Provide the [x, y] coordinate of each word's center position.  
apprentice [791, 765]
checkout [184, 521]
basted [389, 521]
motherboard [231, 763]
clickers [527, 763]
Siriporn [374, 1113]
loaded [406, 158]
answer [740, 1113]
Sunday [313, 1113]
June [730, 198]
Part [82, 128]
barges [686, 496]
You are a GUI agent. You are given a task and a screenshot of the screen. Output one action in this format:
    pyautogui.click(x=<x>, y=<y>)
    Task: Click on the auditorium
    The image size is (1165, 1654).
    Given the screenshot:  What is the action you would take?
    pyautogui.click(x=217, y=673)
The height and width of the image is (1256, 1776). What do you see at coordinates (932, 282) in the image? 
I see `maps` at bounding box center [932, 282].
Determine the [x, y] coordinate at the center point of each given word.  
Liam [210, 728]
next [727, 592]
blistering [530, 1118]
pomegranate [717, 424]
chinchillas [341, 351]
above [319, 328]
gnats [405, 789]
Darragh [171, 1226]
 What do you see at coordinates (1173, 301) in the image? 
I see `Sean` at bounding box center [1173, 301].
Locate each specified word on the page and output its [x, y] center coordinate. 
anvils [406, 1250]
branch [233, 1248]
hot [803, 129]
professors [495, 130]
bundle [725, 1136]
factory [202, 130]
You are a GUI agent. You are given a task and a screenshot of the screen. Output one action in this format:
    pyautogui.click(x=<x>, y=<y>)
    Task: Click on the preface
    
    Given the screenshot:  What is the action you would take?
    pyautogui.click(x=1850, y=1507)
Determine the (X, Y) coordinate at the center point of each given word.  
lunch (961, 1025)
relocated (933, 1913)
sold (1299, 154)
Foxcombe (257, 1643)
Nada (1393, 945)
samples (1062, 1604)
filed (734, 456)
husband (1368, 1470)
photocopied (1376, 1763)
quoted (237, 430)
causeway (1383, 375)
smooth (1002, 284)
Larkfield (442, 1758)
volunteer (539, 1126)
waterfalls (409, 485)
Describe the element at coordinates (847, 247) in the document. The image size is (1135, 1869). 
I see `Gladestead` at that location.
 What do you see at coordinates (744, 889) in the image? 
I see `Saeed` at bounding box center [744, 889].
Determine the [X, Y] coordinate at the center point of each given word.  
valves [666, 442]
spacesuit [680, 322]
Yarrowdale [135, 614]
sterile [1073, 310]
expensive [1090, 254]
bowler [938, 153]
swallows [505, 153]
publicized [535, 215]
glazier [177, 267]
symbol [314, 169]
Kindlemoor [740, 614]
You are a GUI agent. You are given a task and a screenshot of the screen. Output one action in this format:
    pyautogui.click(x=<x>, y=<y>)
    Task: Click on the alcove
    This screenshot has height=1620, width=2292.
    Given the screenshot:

• • • •

Reproduce all of the lines above verbatim.

Provide the [x, y] coordinate of each word's center position.  
apprentice [791, 765]
checkout [184, 521]
basted [389, 521]
motherboard [231, 763]
clickers [527, 763]
Siriporn [374, 1113]
loaded [406, 158]
answer [740, 1113]
Sunday [313, 1113]
June [730, 198]
Part [82, 128]
barges [686, 496]
You are a GUI agent. You are given a task and a screenshot of the screen. Output one action in this format:
    pyautogui.click(x=<x>, y=<y>)
    Task: Click on the auditorium
    The image size is (1165, 1654).
    Given the screenshot:  What is the action you would take?
    pyautogui.click(x=217, y=673)
The height and width of the image is (1256, 1776). What do you see at coordinates (932, 282) in the image? 
I see `maps` at bounding box center [932, 282].
Determine the [x, y] coordinate at the center point of each given word.  
Liam [210, 728]
next [727, 592]
blistering [530, 1118]
pomegranate [717, 424]
chinchillas [341, 351]
above [319, 328]
gnats [405, 789]
Darragh [171, 1226]
 What do you see at coordinates (1173, 301) in the image? 
I see `Sean` at bounding box center [1173, 301].
Locate each specified word on the page and output its [x, y] center coordinate. 
anvils [406, 1250]
branch [233, 1248]
hot [803, 129]
professors [495, 130]
bundle [725, 1136]
factory [202, 130]
You are a GUI agent. You are given a task and a screenshot of the screen. Output one action in this format:
    pyautogui.click(x=<x>, y=<y>)
    Task: Click on the preface
    
    Given the screenshot:  What is the action you would take?
    pyautogui.click(x=1850, y=1507)
Determine the (X, Y) coordinate at the center point of each given word.  
lunch (961, 1025)
relocated (933, 1913)
sold (1299, 154)
Foxcombe (257, 1643)
Nada (1393, 945)
samples (1062, 1604)
filed (734, 456)
husband (1368, 1470)
photocopied (1376, 1763)
quoted (237, 430)
causeway (1383, 375)
smooth (1002, 284)
Larkfield (442, 1758)
volunteer (539, 1126)
waterfalls (409, 485)
Describe the element at coordinates (847, 247) in the document. The image size is (1135, 1869). 
I see `Gladestead` at that location.
 What do you see at coordinates (744, 889) in the image? 
I see `Saeed` at bounding box center [744, 889].
Determine the [X, Y] coordinate at the center point of each given word.  
valves [666, 442]
spacesuit [680, 322]
Yarrowdale [135, 614]
sterile [1073, 310]
expensive [1090, 254]
bowler [938, 153]
swallows [505, 153]
publicized [535, 215]
glazier [177, 267]
symbol [314, 169]
Kindlemoor [740, 614]
You are a GUI agent. You are given a task and a screenshot of the screen. Output one action in this format:
    pyautogui.click(x=<x>, y=<y>)
    Task: Click on the alcove
    This screenshot has height=1620, width=2292.
    Given the screenshot:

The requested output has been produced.